(Modification records)
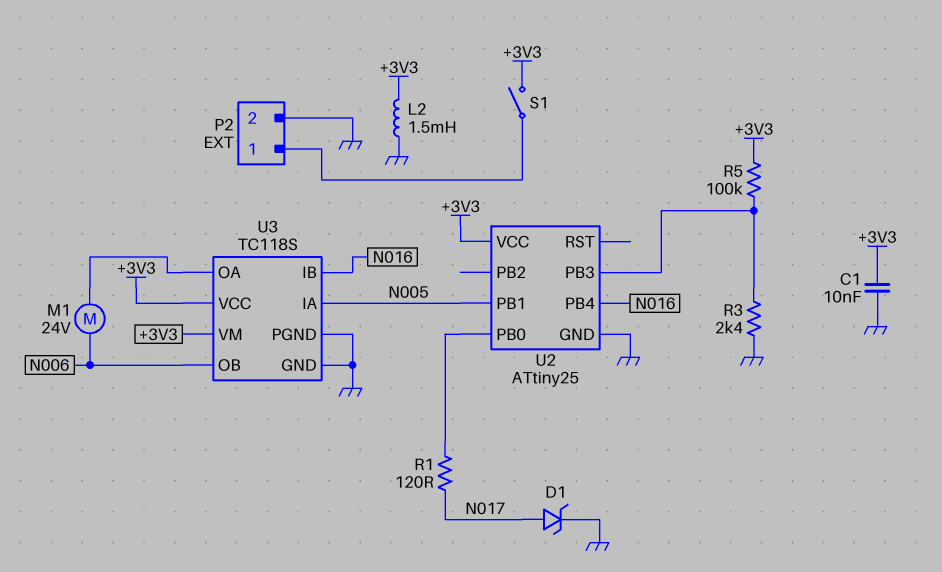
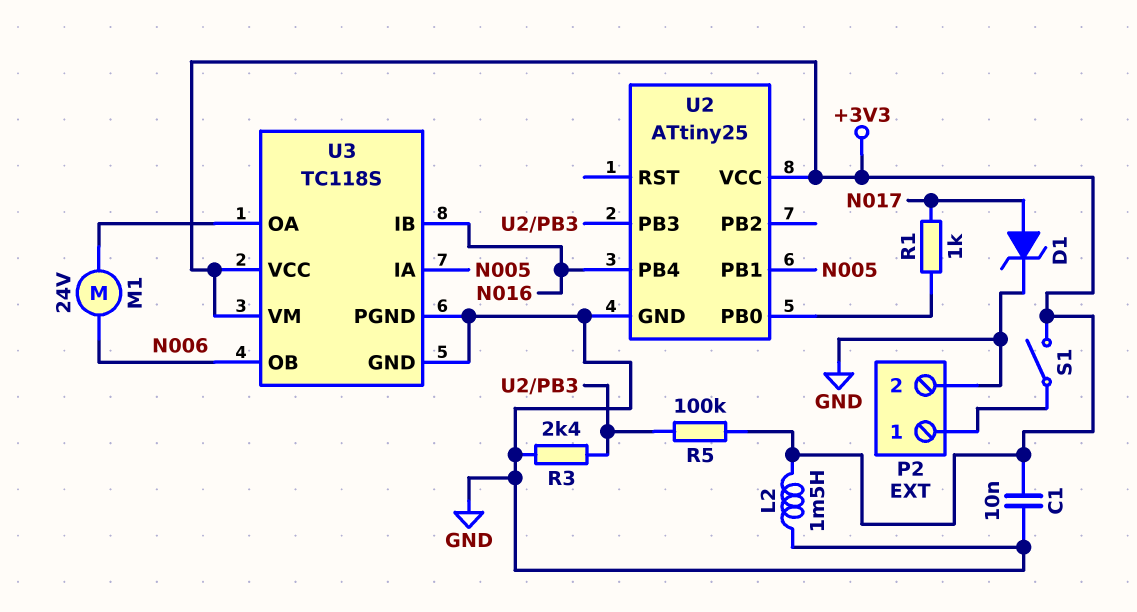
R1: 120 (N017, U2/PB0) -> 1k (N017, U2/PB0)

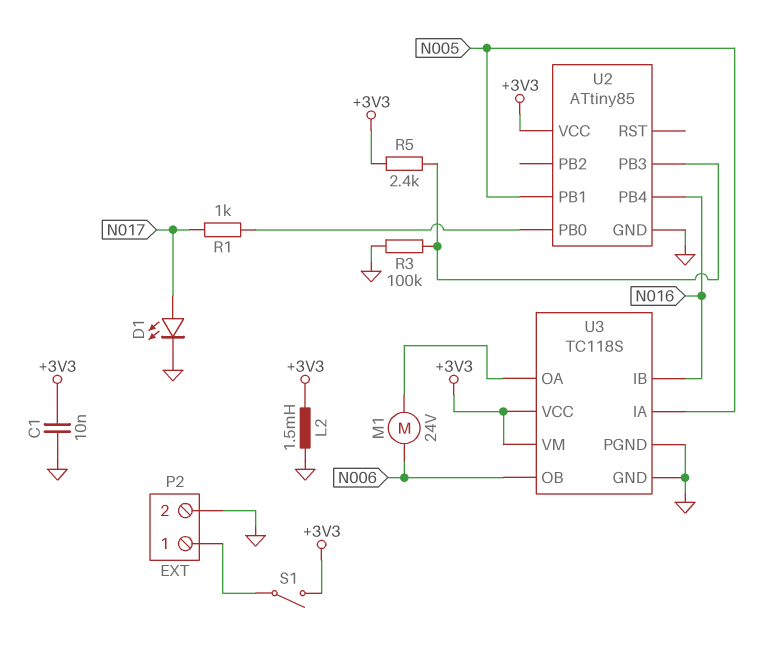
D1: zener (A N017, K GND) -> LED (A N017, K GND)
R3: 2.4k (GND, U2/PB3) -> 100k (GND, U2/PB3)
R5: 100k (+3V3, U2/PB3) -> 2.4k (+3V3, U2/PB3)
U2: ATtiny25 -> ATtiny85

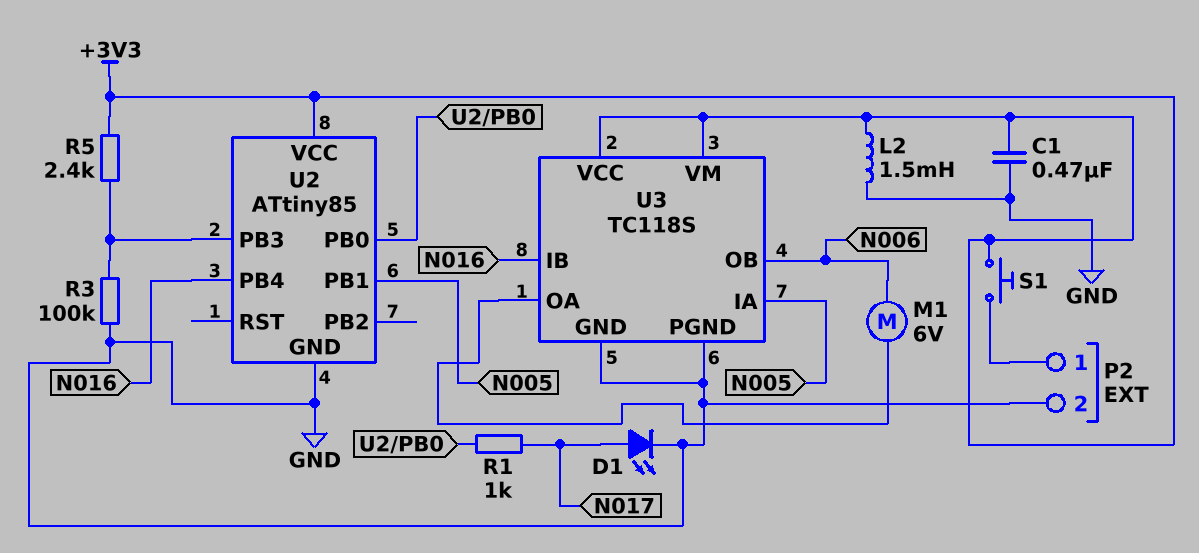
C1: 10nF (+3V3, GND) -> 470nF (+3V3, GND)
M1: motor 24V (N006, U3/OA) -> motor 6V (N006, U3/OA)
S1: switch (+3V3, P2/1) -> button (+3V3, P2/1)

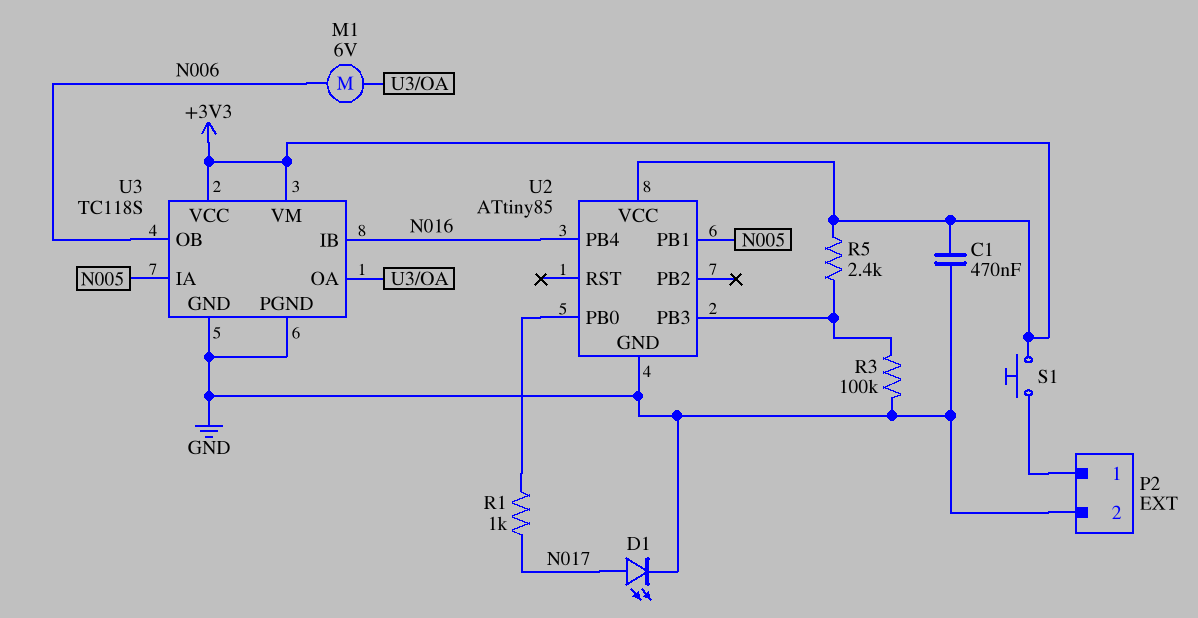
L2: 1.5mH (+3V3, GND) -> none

==

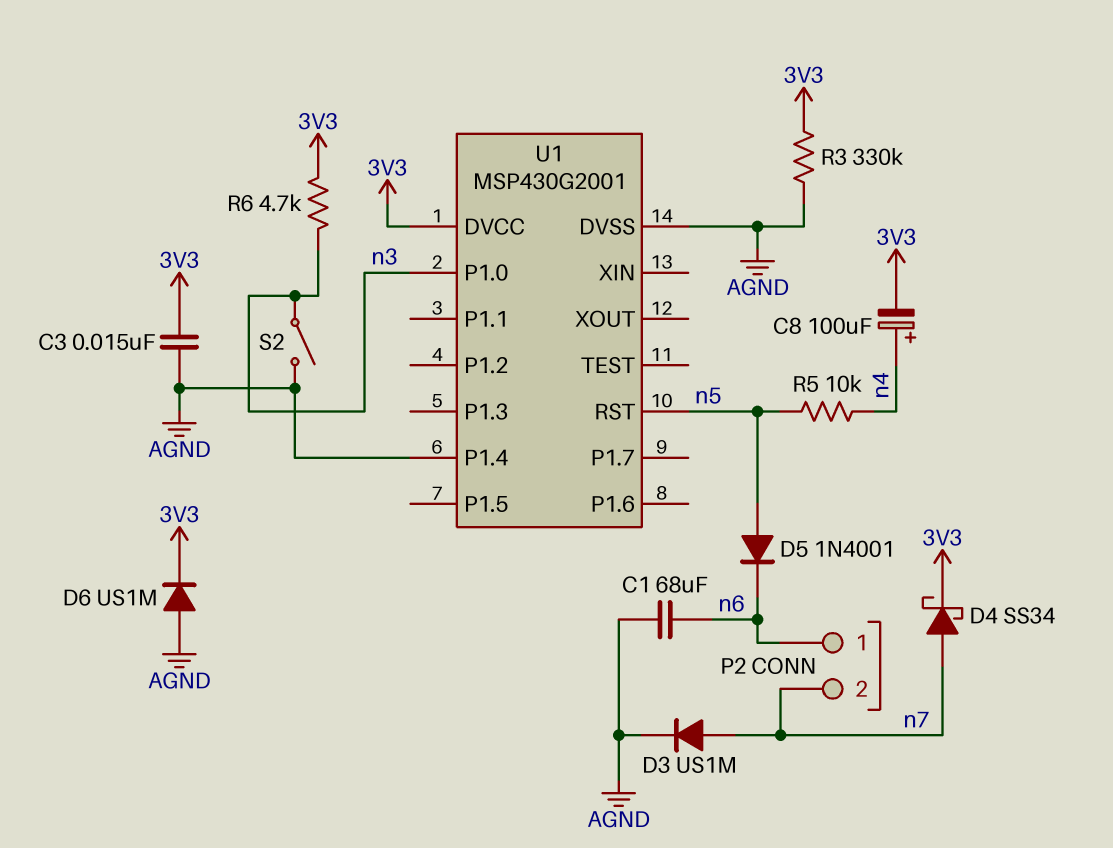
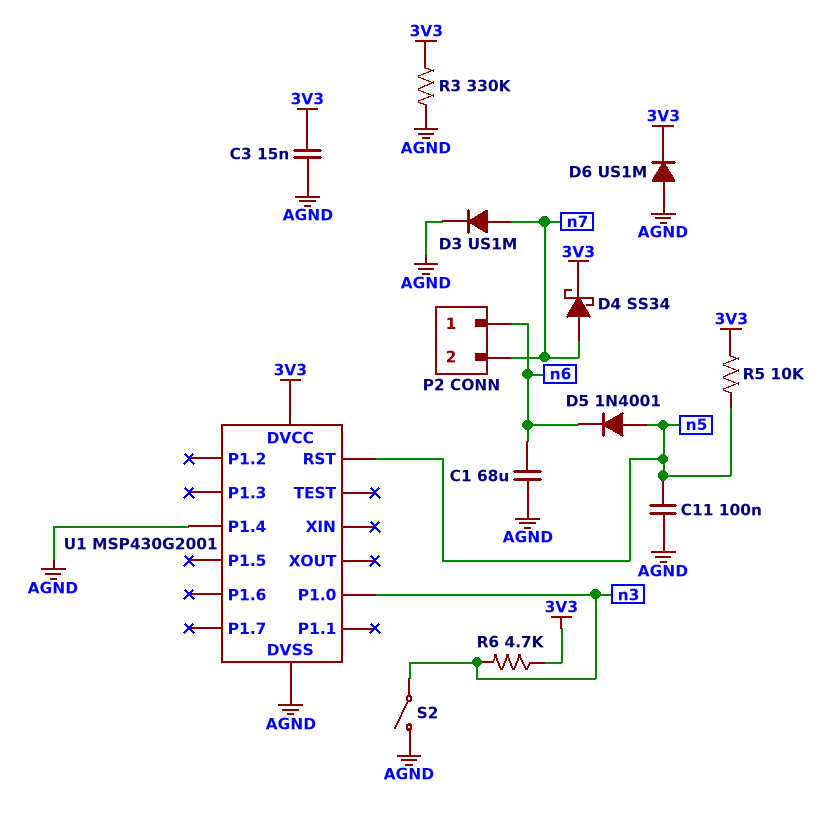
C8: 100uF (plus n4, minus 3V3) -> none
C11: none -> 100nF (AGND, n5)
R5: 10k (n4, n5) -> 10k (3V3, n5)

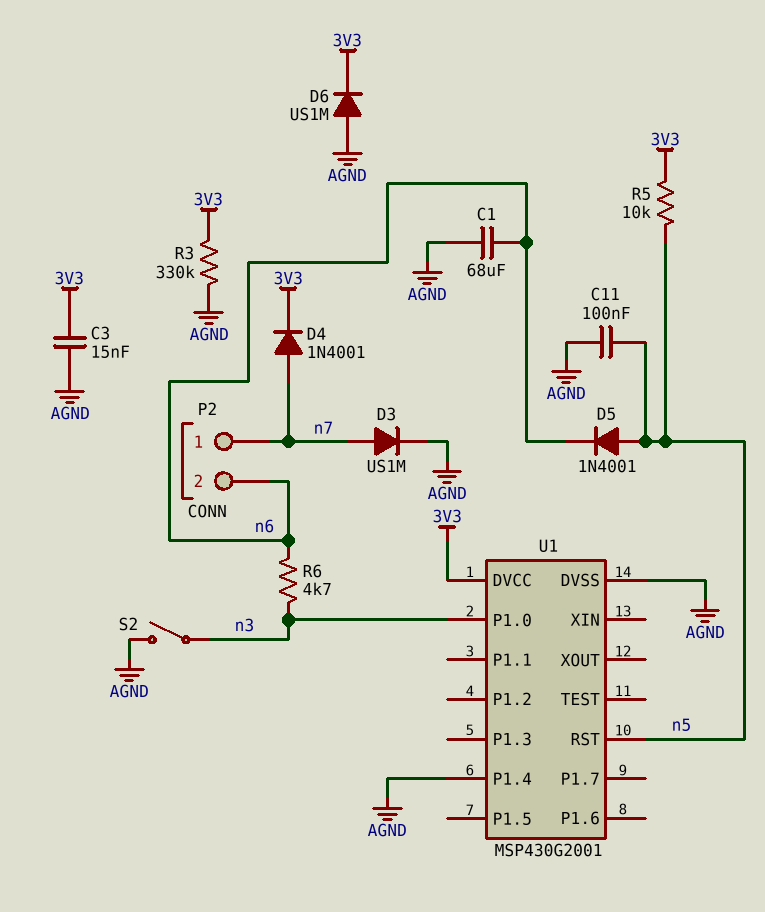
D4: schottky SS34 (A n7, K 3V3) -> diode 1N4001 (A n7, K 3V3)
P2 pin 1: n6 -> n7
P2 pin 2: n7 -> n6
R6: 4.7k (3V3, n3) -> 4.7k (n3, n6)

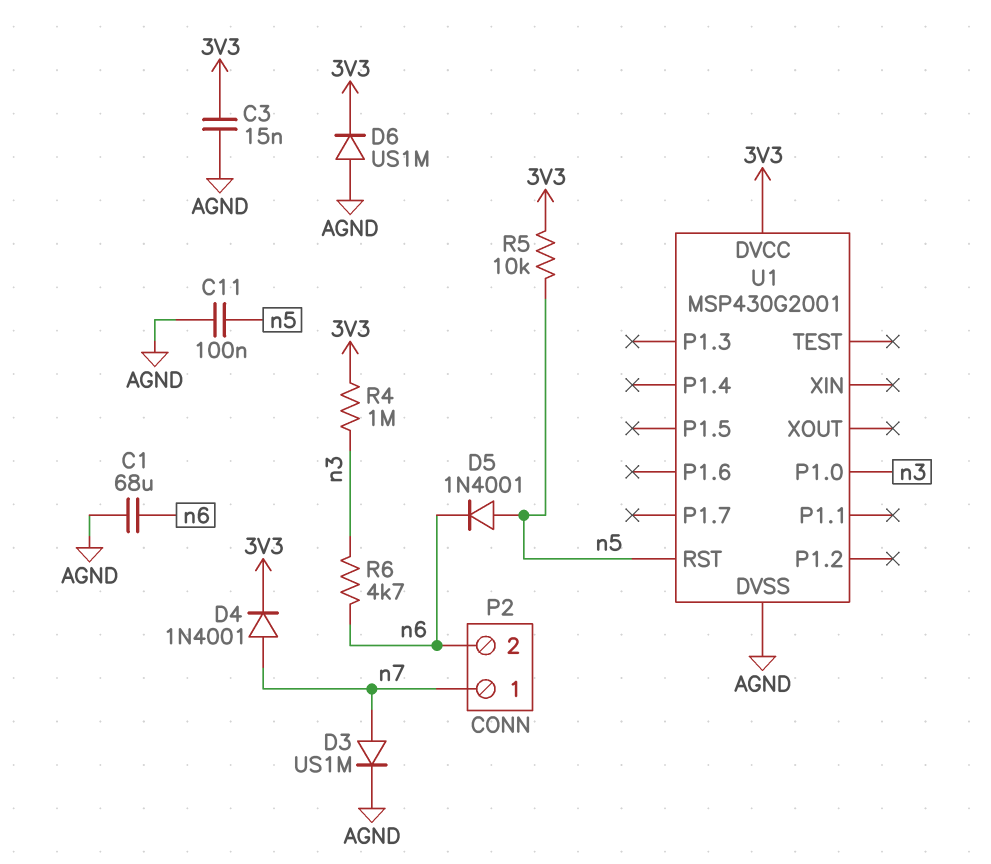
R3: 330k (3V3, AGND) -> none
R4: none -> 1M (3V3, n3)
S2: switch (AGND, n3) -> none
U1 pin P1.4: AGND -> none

What the task requires – Going by the data above, give back only the lines from the one containing "R1: 120 (N017, U2/PB0) -> 1k (N017, U2/PB0)" through the one containing "L2: 1.5mH (+3V3, GND) -> none", exactly as they stand, both ends included and no images.

Result for this task –
R1: 120 (N017, U2/PB0) -> 1k (N017, U2/PB0)

D1: zener (A N017, K GND) -> LED (A N017, K GND)
R3: 2.4k (GND, U2/PB3) -> 100k (GND, U2/PB3)
R5: 100k (+3V3, U2/PB3) -> 2.4k (+3V3, U2/PB3)
U2: ATtiny25 -> ATtiny85

C1: 10nF (+3V3, GND) -> 470nF (+3V3, GND)
M1: motor 24V (N006, U3/OA) -> motor 6V (N006, U3/OA)
S1: switch (+3V3, P2/1) -> button (+3V3, P2/1)

L2: 1.5mH (+3V3, GND) -> none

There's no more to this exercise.